WORK REQUIRED: There is one span to output from the data below: the lines starting at the line with "camera: 10 degrees left, 20 degrees down" and ending at the line with "(609, 416) = (763, 425): grey". Output it exactly, ends included, nothing more.

LISTED RECORDS:
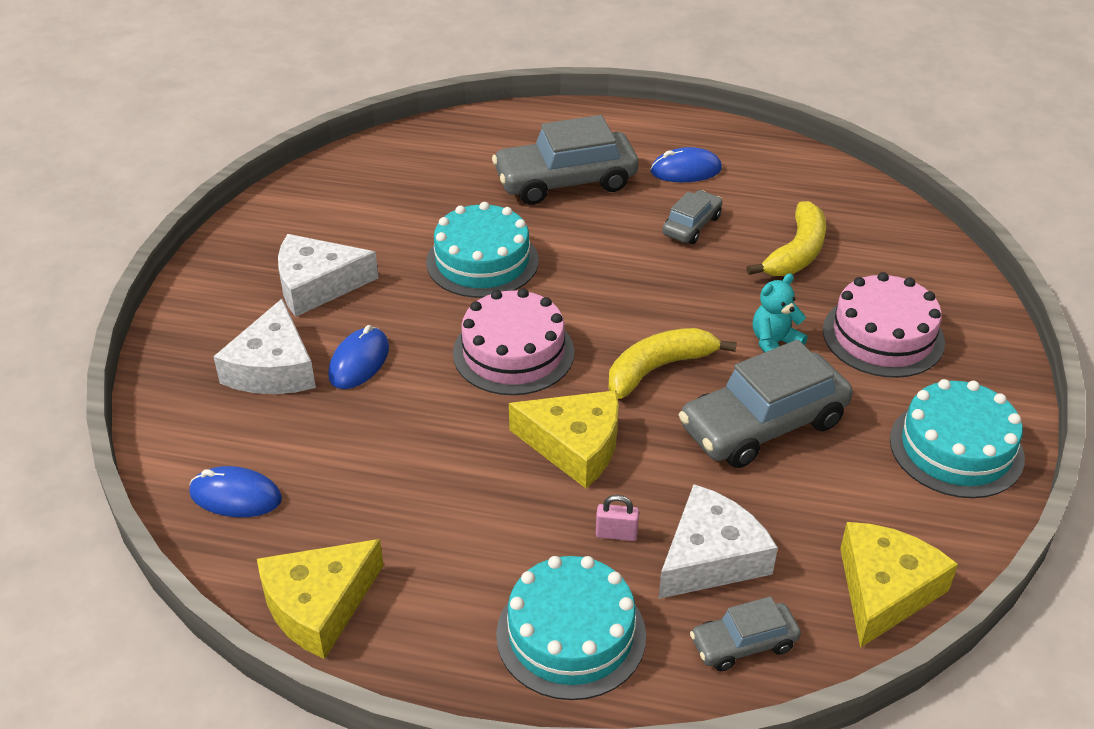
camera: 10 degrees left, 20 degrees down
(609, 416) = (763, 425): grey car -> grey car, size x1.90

--

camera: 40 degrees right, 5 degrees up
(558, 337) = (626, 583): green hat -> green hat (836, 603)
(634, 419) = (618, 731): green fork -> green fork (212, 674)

RESPONSE TO THE TASK:
camera: 10 degrees left, 20 degrees down
(609, 416) = (763, 425): grey car -> grey car, size x1.90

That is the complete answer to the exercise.